### WHAT IS BEING ASKED
Within the material below, transcribe exactly the lines from the one holding "blue calculator: 0 -> 2" through the one holding "turquoise book: 5 -> 1", keeping both ends and skipping the rest.

### SUPPLIED DATA
▽
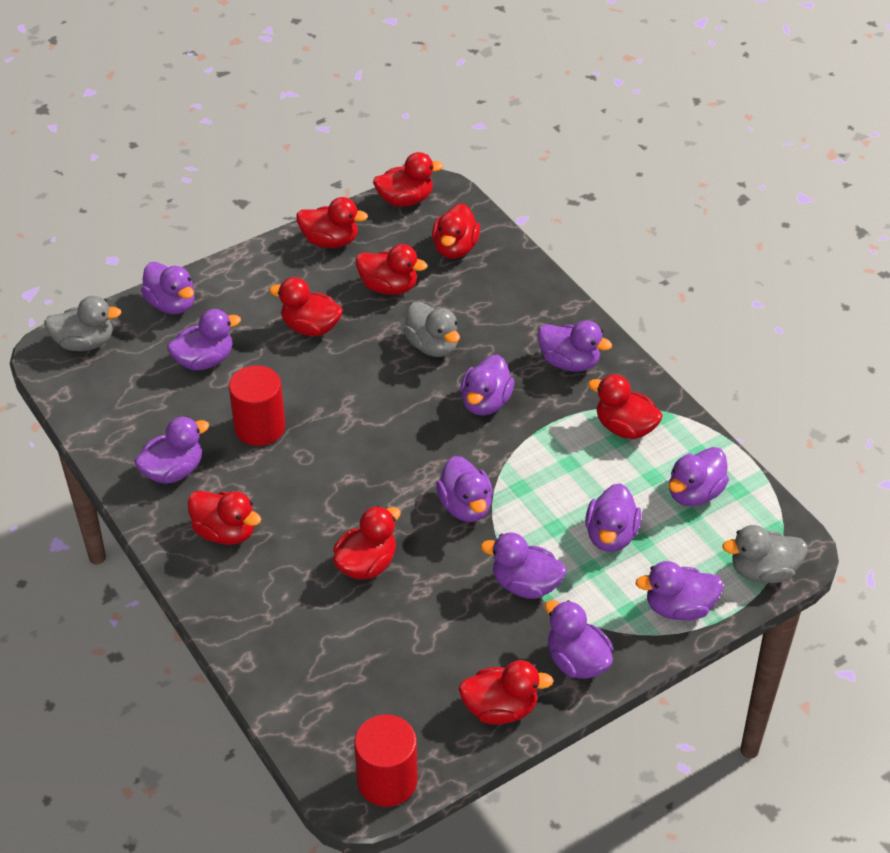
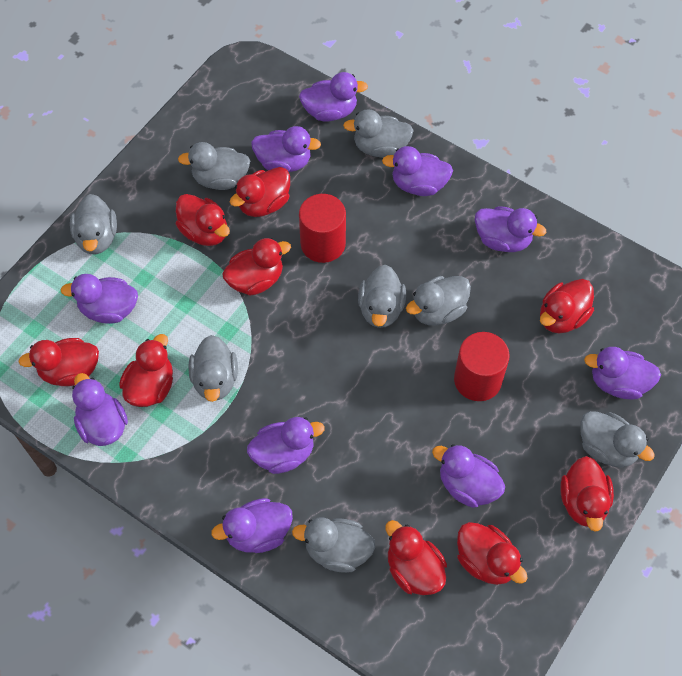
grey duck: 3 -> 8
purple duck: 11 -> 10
△
▽
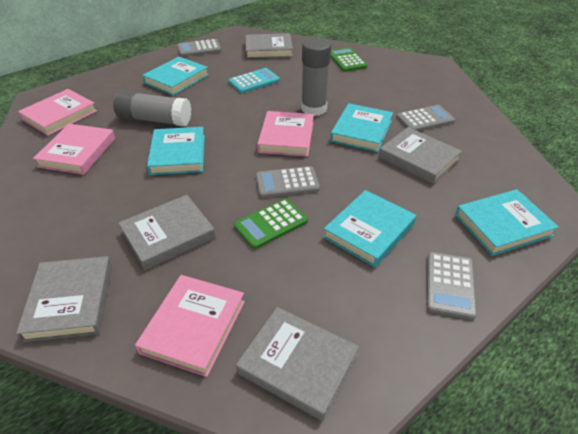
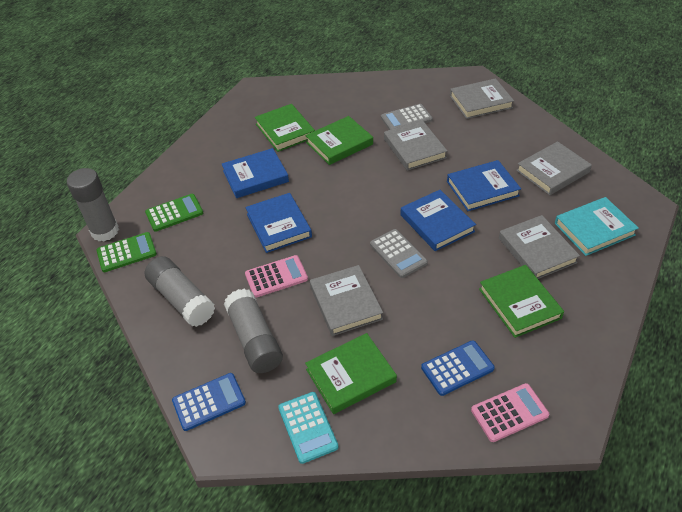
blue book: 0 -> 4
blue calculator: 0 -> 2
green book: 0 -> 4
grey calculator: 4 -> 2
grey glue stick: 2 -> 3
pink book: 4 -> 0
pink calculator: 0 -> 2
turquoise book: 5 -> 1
△
### TASK RESULT
blue calculator: 0 -> 2
green book: 0 -> 4
grey calculator: 4 -> 2
grey glue stick: 2 -> 3
pink book: 4 -> 0
pink calculator: 0 -> 2
turquoise book: 5 -> 1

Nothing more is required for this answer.